= Problem to solve =
Below are the records; collect from them each line containing the string "none".
==== Information supplied
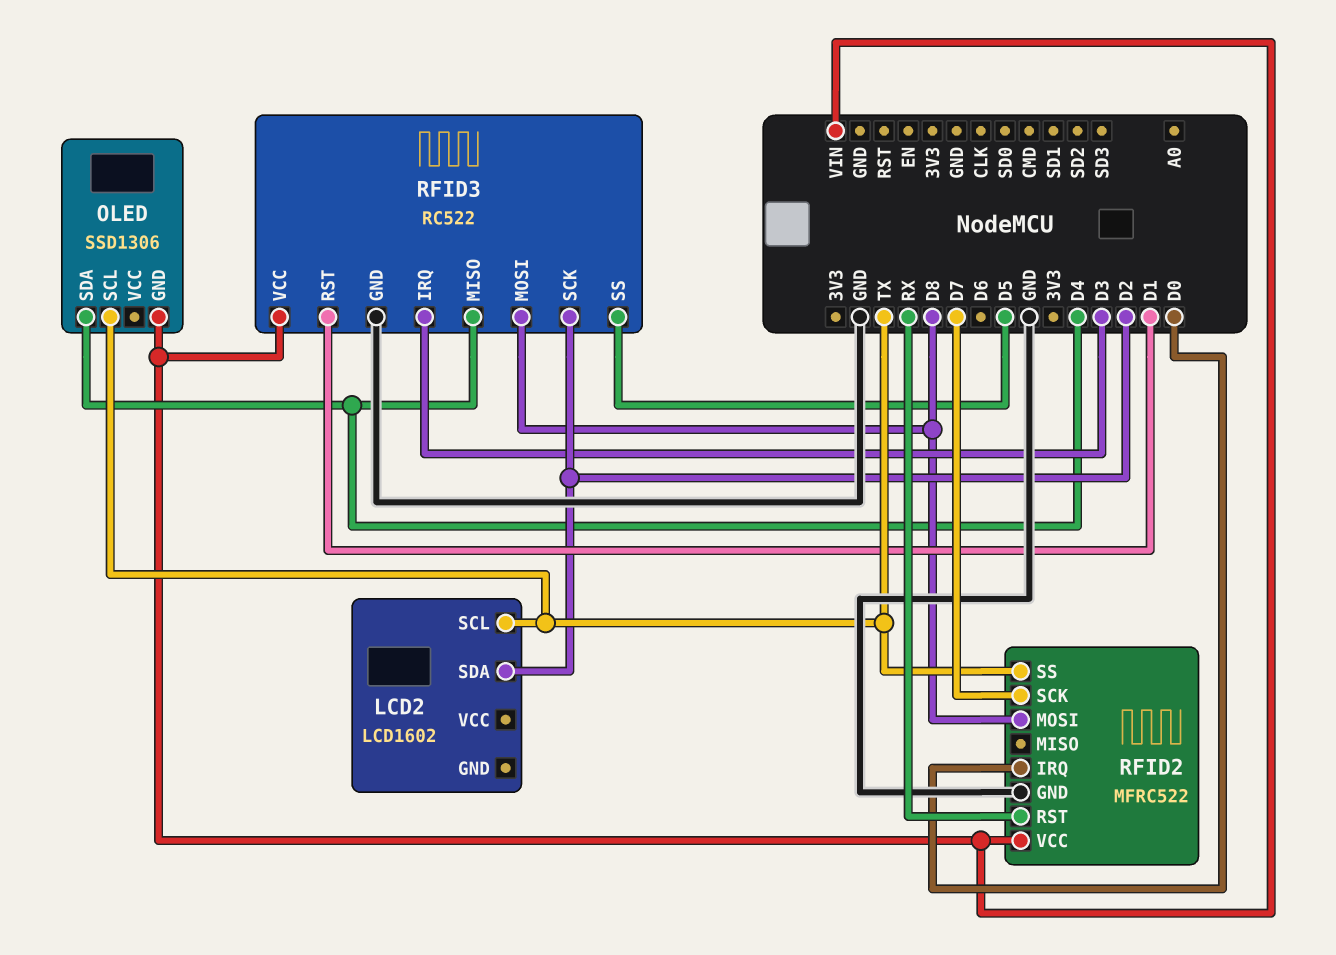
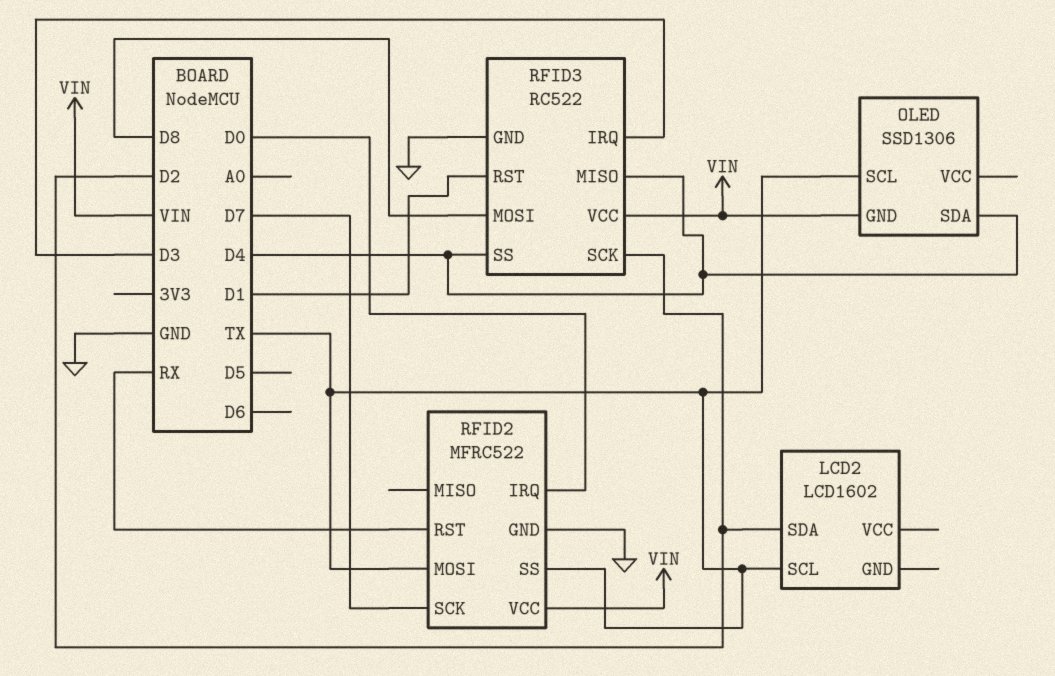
RFID2 pin MOSI: D8 -> TX
RFID3 pin SS: D5 -> D4

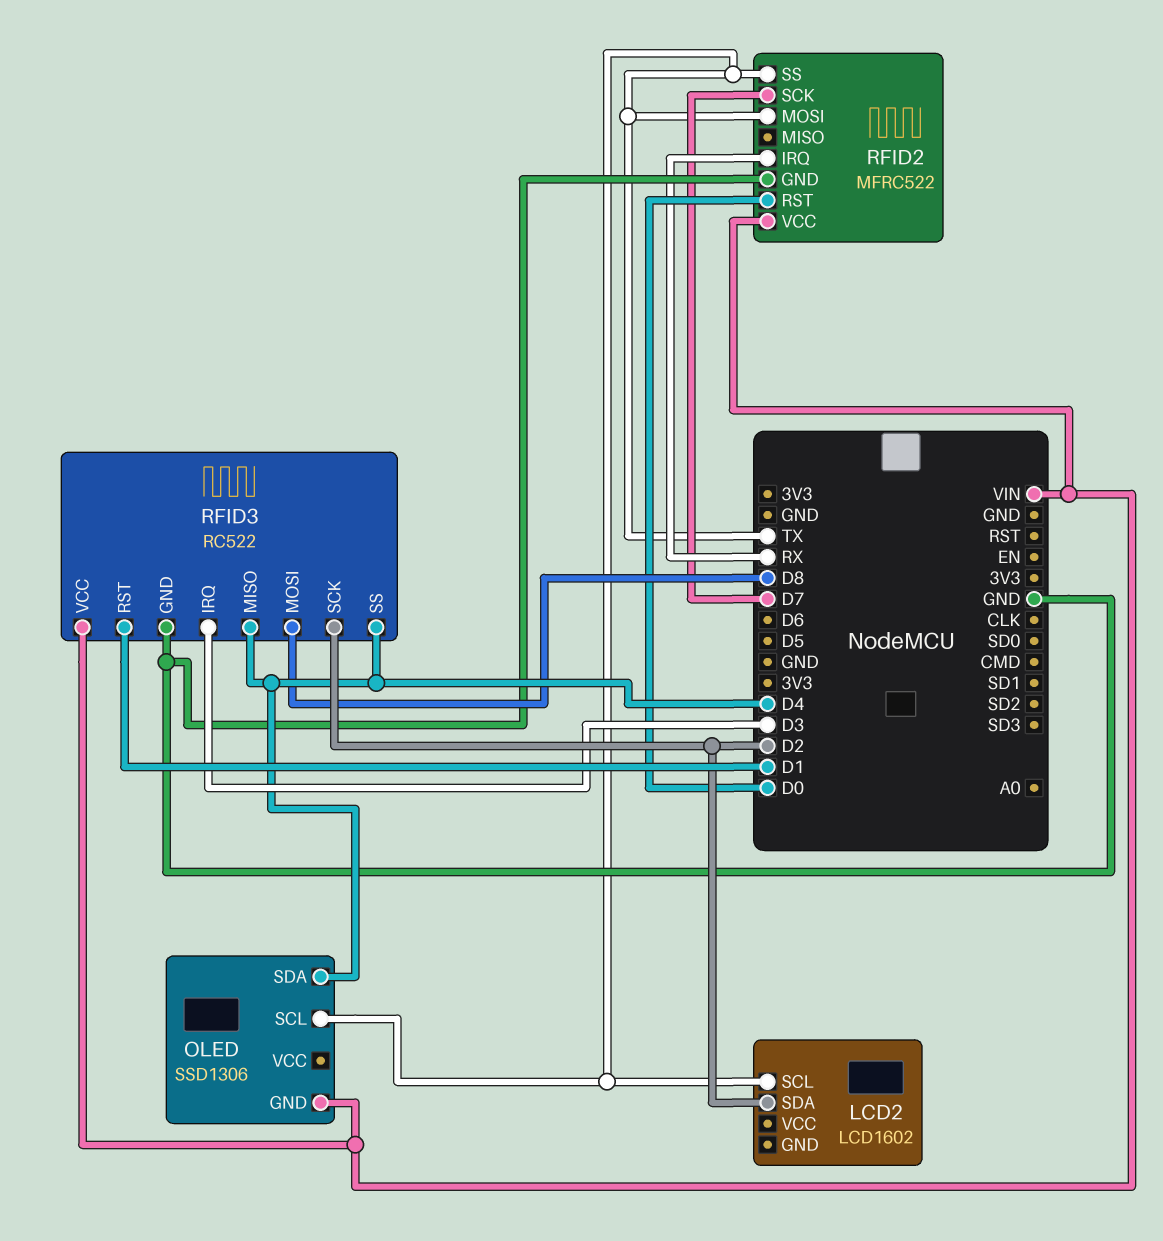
RFID2 pin IRQ: D0 -> RX
RFID2 pin RST: RX -> D0

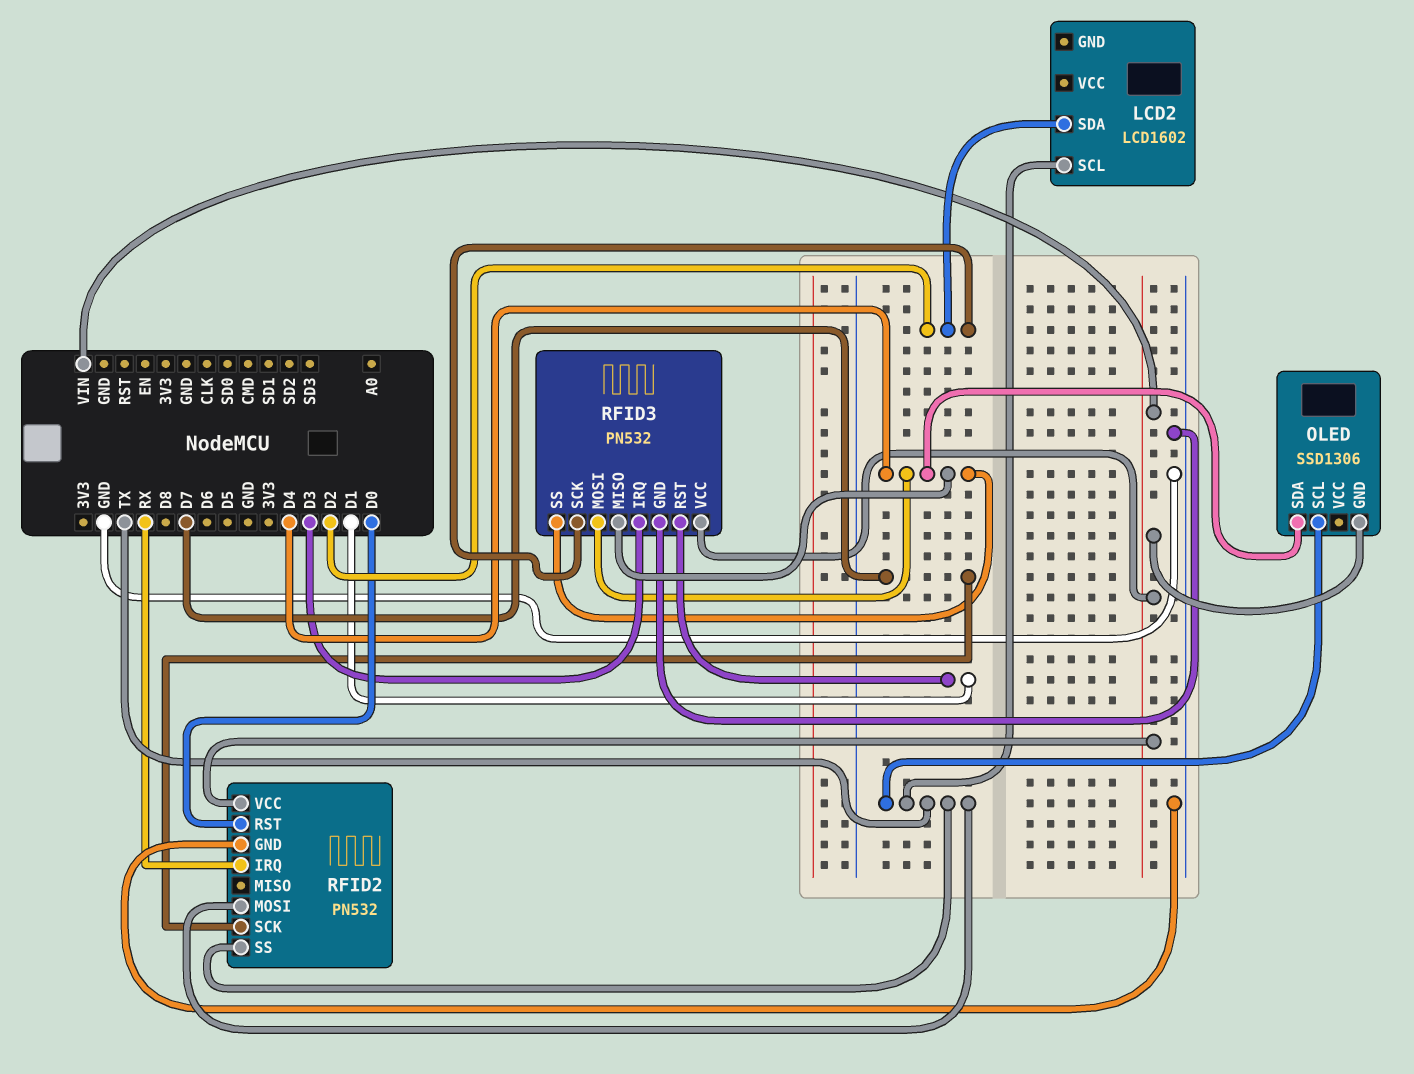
RFID2: MFRC522 -> PN532
RFID3: RC522 -> PN532
RFID3 pin MOSI: D8 -> D4

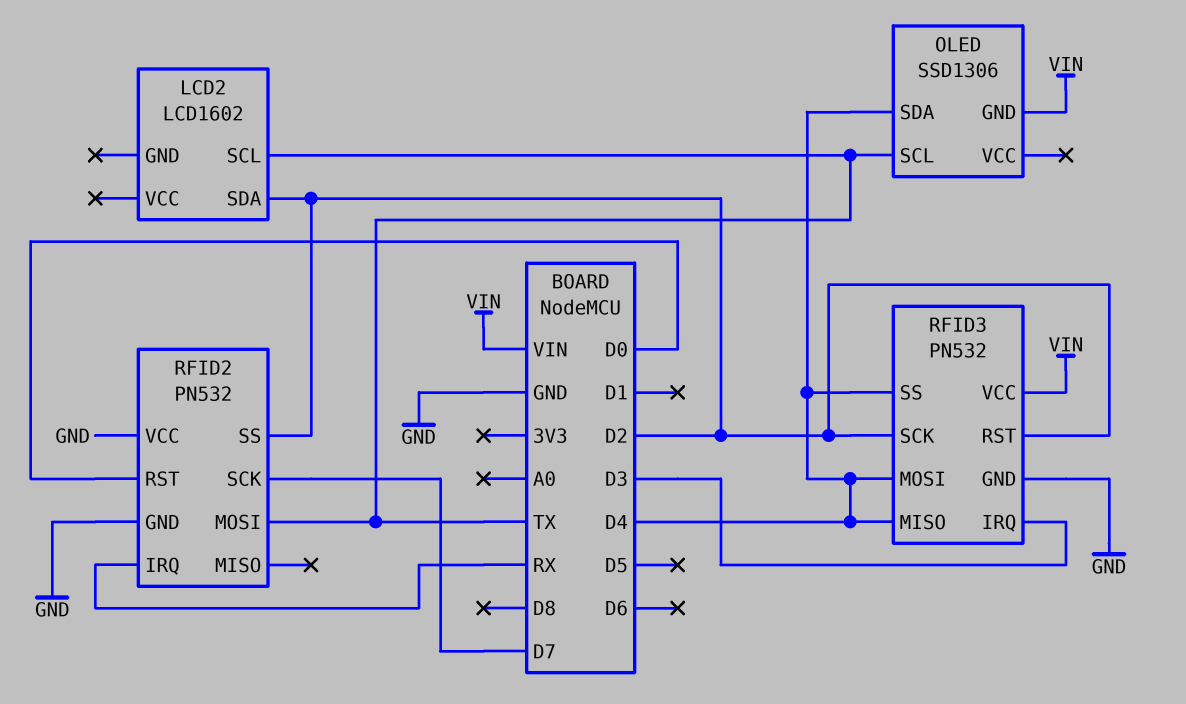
RFID2 pin SS: TX -> D2
RFID2 pin VCC: VIN -> GND
RFID3 pin RST: D1 -> D2

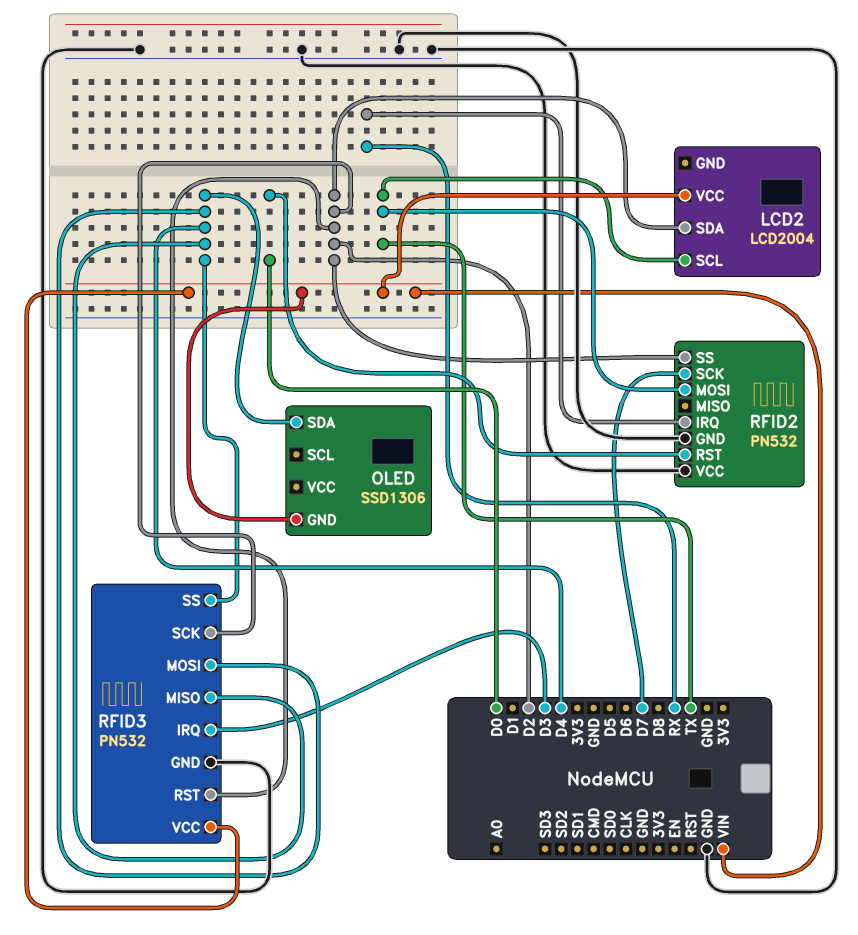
LCD2: LCD1602 -> LCD2004
LCD2 pin VCC: none -> VIN
OLED pin SCL: TX -> none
========
= Task output =
LCD2 pin VCC: none -> VIN
OLED pin SCL: TX -> none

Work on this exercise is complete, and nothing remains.